Colored object listings
==================================================

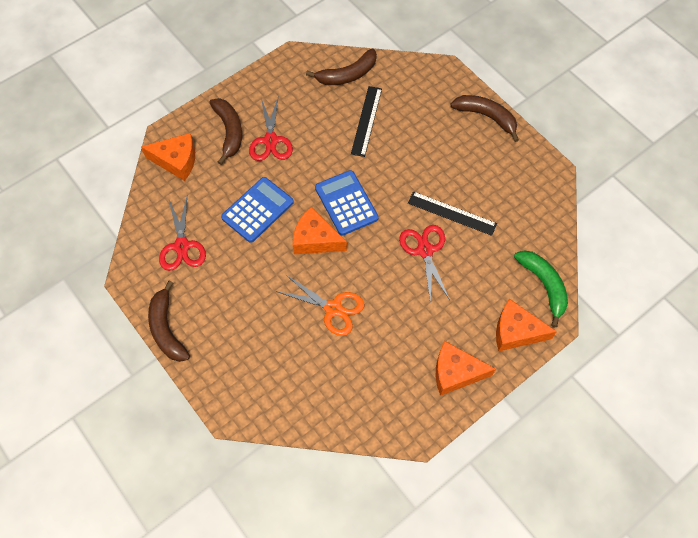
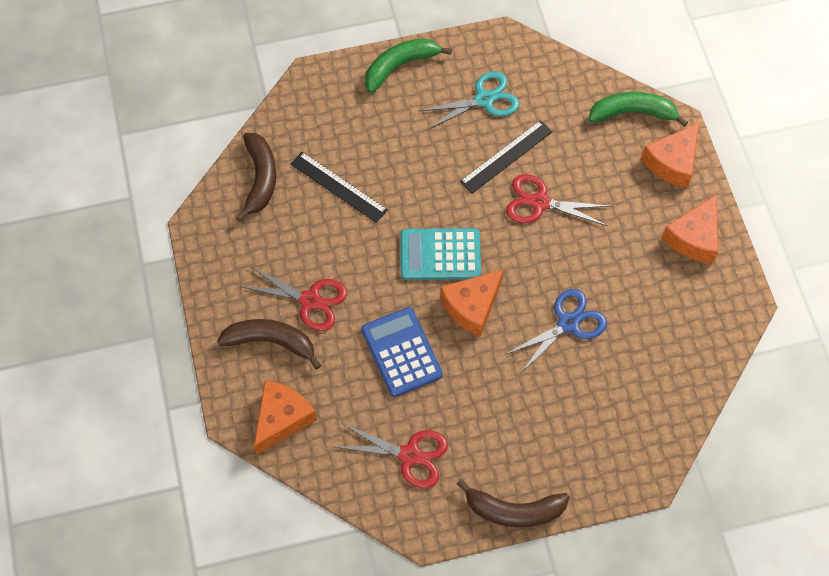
camera: 65 degrees left, 0 degrees up
(333, 308) = (568, 323): orange scissors -> blue scissors
(346, 203) = (440, 255): blue calculator -> turquoise calculator
(487, 117) = (400, 66): brown banana -> green banana
(492, 180) = (484, 100): none -> turquoise scissors

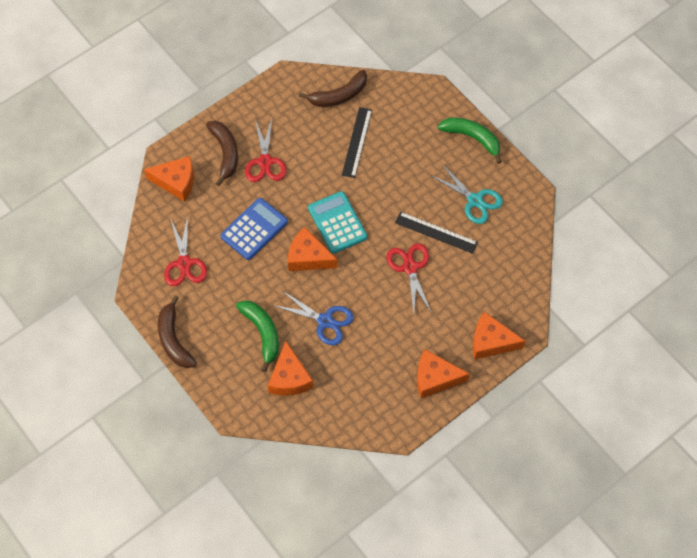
camera: 65 degrees right, 0 degrees up
(627, 394) = (289, 378): none -> orange cheese
(633, 113) = (519, 300): green banana -> green banana (262, 333)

==================================================

TASK =
When you transcribe the entries, reproduce each line exactly and skip any picture.

COMPLETED TASK =
camera: 65 degrees left, 0 degrees up
(333, 308) = (568, 323): orange scissors -> blue scissors
(346, 203) = (440, 255): blue calculator -> turquoise calculator
(487, 117) = (400, 66): brown banana -> green banana
(492, 180) = (484, 100): none -> turquoise scissors

camera: 65 degrees right, 0 degrees up
(627, 394) = (289, 378): none -> orange cheese
(633, 113) = (519, 300): green banana -> green banana (262, 333)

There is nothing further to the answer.